Using the listing that follows, return every line with the word "cube".
── Data for analysis
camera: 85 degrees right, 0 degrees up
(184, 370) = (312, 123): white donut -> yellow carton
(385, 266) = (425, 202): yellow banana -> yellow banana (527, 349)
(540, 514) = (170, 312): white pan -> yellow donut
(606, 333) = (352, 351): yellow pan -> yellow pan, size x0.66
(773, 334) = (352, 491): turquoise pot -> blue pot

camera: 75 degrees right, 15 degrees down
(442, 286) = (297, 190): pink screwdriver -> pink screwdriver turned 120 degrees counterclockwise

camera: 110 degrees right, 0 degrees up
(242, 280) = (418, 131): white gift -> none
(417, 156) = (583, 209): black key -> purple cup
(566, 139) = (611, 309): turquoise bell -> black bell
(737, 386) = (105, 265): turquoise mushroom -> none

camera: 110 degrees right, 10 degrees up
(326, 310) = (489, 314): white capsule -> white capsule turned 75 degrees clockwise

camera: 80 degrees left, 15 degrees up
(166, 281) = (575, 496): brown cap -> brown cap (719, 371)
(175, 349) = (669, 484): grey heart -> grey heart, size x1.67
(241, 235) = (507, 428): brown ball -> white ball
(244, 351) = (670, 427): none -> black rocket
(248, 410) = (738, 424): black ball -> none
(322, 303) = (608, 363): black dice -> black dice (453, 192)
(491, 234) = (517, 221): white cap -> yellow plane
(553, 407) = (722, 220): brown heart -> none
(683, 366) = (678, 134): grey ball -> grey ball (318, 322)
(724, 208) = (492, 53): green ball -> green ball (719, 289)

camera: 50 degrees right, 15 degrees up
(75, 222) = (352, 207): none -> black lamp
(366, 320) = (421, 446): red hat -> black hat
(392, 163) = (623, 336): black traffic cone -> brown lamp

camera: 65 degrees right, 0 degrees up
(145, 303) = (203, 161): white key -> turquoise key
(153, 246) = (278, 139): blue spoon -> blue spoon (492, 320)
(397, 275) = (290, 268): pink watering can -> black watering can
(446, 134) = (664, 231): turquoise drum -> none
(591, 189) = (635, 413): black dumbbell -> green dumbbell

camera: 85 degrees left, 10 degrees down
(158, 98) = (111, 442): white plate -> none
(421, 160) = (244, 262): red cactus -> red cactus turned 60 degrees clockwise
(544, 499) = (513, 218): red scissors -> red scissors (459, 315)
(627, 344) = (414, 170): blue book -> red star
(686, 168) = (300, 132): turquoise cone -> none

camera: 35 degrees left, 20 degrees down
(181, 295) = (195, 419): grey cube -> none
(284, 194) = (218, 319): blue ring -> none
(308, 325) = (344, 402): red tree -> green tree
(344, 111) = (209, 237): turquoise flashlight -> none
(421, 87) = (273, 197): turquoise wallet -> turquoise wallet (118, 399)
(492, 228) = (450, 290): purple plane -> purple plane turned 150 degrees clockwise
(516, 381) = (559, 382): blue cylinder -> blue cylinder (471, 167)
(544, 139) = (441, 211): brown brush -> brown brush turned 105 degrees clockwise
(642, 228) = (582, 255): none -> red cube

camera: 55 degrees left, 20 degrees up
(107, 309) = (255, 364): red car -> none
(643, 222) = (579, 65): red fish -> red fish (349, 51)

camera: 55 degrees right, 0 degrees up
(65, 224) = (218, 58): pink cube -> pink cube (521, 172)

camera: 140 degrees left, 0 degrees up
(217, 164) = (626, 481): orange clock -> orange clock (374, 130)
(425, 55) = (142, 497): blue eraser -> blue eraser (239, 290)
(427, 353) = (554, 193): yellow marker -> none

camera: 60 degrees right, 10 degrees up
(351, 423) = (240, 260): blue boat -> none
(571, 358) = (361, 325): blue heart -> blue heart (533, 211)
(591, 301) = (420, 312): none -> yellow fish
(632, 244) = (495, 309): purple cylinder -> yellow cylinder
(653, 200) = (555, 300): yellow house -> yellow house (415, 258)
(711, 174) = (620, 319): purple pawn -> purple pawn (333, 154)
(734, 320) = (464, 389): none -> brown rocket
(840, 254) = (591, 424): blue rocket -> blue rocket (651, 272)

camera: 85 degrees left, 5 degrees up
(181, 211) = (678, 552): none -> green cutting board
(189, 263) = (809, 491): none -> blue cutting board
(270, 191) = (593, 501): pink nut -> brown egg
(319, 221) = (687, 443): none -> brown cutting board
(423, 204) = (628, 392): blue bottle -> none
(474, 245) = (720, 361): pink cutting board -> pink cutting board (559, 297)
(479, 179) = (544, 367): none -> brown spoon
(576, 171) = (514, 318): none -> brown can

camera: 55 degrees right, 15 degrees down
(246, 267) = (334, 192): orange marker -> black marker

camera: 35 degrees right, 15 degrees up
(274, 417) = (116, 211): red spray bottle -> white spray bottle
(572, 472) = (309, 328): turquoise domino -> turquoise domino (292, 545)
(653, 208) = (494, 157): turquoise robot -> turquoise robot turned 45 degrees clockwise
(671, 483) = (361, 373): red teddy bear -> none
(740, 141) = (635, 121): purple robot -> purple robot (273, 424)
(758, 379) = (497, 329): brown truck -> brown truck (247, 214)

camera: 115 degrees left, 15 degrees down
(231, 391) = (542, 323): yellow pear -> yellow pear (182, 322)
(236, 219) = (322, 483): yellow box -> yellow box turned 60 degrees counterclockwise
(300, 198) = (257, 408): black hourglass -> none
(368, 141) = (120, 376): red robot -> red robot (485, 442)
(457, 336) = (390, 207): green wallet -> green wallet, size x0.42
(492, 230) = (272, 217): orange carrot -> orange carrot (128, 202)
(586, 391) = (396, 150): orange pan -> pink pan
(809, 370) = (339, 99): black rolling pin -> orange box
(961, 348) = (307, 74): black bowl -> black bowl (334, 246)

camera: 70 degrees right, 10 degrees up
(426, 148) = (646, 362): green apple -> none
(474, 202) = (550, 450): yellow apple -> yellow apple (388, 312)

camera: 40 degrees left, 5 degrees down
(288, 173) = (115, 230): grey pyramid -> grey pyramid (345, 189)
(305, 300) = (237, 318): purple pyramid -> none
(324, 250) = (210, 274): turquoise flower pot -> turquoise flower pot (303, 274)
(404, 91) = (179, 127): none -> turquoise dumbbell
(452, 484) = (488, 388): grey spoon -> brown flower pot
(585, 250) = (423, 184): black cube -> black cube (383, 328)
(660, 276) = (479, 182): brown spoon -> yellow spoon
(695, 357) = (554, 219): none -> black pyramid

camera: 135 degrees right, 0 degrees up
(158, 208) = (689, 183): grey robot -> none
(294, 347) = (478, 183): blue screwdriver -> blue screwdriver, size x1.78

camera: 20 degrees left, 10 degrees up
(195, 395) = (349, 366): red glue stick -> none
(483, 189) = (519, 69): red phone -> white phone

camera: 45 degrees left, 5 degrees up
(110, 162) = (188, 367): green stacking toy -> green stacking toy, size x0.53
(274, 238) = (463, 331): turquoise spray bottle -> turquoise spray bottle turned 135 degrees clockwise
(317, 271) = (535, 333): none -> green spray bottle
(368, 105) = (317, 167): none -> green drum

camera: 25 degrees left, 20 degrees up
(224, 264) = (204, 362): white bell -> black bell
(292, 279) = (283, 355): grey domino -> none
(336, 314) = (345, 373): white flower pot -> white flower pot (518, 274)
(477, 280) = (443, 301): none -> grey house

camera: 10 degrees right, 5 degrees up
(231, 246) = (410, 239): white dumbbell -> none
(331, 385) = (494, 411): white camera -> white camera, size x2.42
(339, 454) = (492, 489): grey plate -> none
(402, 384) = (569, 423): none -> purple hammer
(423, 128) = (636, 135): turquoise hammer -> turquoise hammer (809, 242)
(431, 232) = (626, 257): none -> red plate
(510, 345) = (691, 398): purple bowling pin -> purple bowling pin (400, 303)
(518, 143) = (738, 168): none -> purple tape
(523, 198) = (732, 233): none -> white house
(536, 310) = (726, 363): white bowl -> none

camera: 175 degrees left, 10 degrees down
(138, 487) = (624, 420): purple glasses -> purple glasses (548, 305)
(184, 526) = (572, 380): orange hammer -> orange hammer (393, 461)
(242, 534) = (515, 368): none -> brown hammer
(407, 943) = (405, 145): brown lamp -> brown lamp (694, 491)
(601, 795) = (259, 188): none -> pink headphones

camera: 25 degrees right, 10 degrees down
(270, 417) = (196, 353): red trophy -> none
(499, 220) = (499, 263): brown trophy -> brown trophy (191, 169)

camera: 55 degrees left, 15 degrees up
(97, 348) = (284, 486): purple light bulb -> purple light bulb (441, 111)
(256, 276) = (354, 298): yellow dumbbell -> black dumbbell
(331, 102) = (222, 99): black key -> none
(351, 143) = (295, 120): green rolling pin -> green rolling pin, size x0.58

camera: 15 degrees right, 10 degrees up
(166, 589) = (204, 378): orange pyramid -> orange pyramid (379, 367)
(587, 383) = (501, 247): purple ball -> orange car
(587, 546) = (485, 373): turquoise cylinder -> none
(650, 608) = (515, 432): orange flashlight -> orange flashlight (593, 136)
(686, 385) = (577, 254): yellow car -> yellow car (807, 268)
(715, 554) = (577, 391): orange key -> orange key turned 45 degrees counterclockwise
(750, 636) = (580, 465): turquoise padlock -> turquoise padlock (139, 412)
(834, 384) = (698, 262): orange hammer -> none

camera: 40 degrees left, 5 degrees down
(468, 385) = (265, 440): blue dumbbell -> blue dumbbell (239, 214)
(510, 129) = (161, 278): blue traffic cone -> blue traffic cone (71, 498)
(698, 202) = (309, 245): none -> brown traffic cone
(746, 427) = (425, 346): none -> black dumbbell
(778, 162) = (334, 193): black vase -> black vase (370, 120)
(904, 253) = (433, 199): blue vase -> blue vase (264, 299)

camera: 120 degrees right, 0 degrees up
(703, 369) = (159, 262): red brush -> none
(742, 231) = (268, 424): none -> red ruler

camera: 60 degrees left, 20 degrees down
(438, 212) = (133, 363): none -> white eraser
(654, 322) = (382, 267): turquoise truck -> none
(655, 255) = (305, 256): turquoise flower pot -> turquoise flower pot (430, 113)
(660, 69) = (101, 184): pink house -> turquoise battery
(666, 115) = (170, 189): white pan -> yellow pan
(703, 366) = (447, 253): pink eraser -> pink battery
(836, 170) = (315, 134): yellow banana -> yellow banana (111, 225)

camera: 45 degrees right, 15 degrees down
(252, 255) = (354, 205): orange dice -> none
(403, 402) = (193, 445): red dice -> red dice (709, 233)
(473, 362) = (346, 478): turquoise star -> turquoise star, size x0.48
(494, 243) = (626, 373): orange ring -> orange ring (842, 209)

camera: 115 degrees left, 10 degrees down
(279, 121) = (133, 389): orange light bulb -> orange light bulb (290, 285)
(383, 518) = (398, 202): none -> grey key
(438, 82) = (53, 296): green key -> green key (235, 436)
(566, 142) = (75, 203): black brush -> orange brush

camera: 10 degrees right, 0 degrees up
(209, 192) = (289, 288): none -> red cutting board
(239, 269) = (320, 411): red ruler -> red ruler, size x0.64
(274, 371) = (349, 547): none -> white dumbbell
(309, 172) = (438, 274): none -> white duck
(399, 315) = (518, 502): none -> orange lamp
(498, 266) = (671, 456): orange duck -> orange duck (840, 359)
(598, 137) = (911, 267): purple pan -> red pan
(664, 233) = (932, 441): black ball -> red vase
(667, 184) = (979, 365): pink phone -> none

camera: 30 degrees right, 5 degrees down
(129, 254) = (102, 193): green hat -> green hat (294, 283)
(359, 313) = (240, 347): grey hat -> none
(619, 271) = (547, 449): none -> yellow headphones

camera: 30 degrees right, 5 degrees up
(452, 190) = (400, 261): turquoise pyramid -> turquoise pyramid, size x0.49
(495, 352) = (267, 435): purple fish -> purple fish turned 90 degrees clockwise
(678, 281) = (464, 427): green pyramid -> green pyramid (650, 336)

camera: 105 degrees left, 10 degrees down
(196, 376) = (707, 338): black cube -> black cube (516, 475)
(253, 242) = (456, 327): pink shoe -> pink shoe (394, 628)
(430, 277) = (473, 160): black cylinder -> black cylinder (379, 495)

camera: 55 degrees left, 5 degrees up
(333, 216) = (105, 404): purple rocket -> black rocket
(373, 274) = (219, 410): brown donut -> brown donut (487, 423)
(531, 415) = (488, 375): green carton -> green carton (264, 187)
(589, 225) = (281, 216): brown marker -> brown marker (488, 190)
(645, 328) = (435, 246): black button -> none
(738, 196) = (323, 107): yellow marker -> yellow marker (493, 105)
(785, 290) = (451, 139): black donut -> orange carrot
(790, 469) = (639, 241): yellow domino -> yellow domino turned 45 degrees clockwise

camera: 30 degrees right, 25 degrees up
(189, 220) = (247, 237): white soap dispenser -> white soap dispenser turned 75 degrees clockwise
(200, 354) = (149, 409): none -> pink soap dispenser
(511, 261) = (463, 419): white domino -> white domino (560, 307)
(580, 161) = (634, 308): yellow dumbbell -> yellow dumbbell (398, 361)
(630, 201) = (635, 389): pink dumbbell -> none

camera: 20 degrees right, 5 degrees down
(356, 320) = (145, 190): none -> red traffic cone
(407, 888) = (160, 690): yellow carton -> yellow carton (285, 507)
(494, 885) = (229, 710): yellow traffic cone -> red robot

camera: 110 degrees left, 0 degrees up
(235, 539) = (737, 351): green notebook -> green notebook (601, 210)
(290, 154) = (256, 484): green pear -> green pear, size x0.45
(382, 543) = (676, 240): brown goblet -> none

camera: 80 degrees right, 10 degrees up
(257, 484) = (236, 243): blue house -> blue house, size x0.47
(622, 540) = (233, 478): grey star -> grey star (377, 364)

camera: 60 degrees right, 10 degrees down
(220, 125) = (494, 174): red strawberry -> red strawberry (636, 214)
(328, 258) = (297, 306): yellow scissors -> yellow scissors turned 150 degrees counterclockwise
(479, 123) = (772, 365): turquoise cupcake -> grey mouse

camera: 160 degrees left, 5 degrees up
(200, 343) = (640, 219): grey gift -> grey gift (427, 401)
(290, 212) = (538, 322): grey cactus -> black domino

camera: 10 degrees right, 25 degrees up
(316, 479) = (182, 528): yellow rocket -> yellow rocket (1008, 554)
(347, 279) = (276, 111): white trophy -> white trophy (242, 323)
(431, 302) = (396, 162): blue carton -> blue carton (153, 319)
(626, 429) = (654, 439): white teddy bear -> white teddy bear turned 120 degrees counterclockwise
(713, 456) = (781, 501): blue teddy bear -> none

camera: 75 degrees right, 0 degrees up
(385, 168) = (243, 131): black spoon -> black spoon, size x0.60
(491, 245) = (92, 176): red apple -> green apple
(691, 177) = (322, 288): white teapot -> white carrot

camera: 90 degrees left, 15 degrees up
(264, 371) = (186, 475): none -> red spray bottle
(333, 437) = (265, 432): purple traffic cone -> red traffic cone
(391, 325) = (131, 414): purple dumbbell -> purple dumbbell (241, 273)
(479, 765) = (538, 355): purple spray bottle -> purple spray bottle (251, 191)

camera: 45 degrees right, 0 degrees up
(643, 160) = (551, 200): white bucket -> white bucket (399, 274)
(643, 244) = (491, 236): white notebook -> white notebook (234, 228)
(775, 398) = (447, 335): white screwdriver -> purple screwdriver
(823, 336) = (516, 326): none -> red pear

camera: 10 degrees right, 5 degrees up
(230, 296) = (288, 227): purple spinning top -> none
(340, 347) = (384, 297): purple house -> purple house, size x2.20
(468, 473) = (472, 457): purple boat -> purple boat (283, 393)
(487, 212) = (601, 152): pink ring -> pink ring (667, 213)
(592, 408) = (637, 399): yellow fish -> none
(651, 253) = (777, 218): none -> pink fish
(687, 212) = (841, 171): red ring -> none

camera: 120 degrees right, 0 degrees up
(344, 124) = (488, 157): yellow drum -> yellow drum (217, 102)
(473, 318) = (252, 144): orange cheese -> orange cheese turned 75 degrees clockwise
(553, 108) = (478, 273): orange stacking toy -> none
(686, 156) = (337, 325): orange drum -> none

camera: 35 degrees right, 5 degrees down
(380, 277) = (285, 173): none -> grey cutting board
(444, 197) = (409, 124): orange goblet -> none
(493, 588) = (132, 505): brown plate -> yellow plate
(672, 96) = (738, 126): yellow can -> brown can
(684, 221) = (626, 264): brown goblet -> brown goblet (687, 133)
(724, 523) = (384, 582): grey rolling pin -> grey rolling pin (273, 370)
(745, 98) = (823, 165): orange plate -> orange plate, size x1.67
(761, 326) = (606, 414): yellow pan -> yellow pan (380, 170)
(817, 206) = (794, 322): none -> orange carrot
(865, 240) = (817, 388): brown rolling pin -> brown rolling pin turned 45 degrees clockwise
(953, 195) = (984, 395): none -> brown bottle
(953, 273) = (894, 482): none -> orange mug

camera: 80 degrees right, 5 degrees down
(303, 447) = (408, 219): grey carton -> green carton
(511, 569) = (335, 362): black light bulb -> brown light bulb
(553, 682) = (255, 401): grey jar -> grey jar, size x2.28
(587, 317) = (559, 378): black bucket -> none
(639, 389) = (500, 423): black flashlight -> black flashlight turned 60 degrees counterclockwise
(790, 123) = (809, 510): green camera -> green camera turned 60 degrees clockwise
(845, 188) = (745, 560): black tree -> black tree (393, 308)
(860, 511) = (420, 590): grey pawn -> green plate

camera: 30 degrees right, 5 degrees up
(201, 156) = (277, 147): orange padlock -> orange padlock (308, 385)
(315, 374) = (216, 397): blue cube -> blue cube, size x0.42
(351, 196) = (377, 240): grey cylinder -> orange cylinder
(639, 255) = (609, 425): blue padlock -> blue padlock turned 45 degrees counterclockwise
────
# Answer to this exercise:
(181, 295) = (195, 419): grey cube -> none
(642, 228) = (582, 255): none -> red cube
(65, 224) = (218, 58): pink cube -> pink cube (521, 172)
(585, 250) = (423, 184): black cube -> black cube (383, 328)
(196, 376) = (707, 338): black cube -> black cube (516, 475)
(315, 374) = (216, 397): blue cube -> blue cube, size x0.42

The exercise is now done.